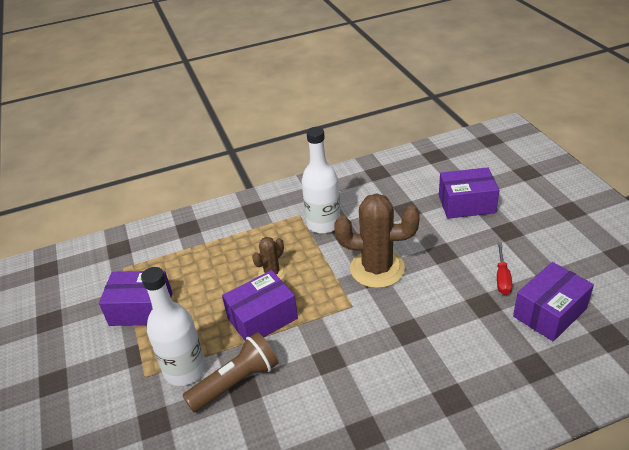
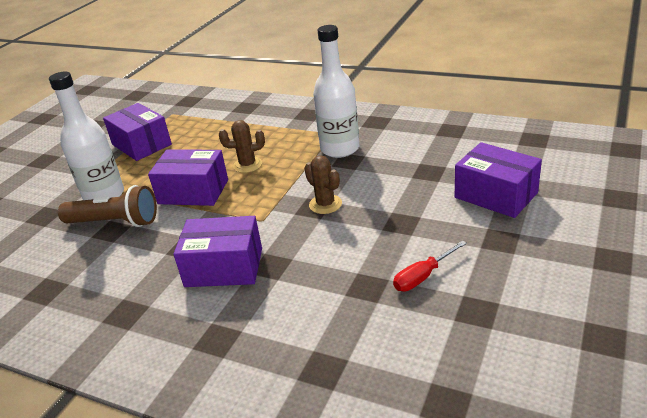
camera: 45 degrees right, 5 degrees down
brown cactus [334,193,420,288] -> brown cactus [304,155,342,214], size x0.51
purple box [513,262,594,342] -> purple box moved to [173,216,262,287]

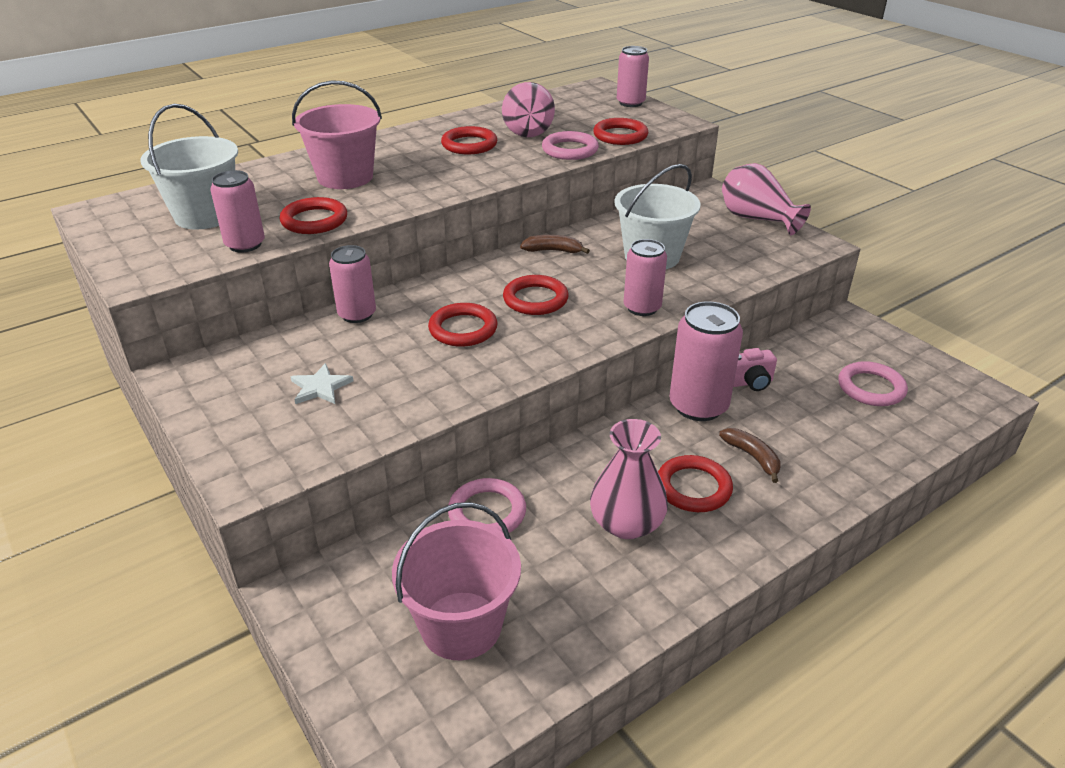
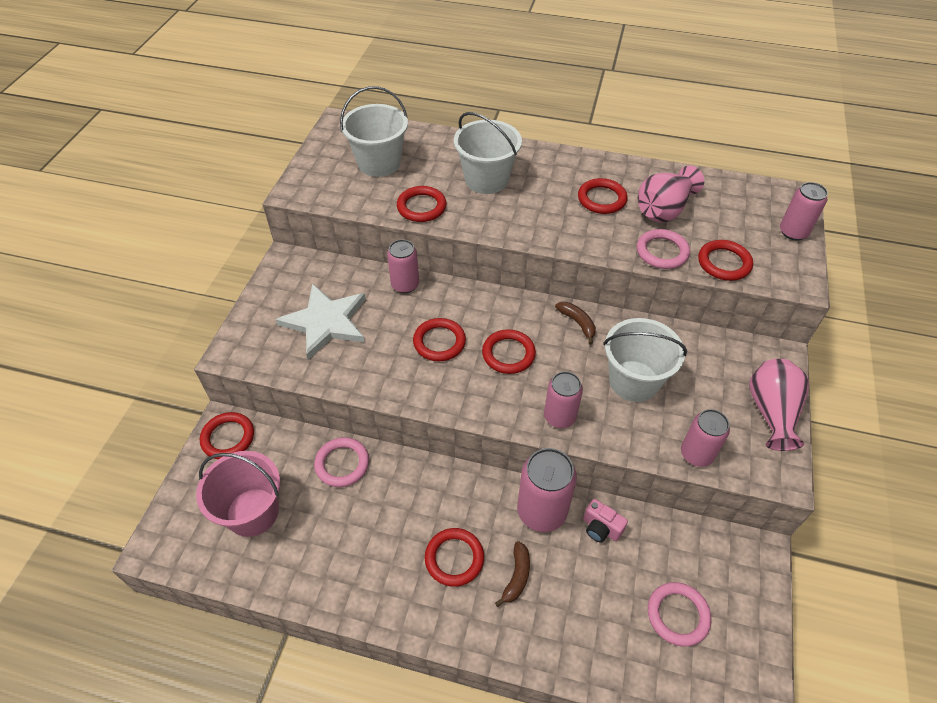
camera: 50 degrees right, 15 degrees up
pink can [210,170,265,253] -> pink can moved to [681,409,730,467]
white star [291,363,354,404] -> white star [275,284,366,360], size x2.15
pink bucket [292,80,382,189] -> white bucket [454,112,522,194]
pink vase [590,419,668,539] -> none
none -> red ring [200,412,254,459]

____________________

> EXERCISE PROMPT
Transcribe every record above in full. Pictures stay out of the copy.

> YOUR RESPONSE
camera: 45 degrees right, 5 degrees down
brown cactus [334,193,420,288] -> brown cactus [304,155,342,214], size x0.51
purple box [513,262,594,342] -> purple box moved to [173,216,262,287]

camera: 50 degrees right, 15 degrees up
pink can [210,170,265,253] -> pink can moved to [681,409,730,467]
white star [291,363,354,404] -> white star [275,284,366,360], size x2.15
pink bucket [292,80,382,189] -> white bucket [454,112,522,194]
pink vase [590,419,668,539] -> none
none -> red ring [200,412,254,459]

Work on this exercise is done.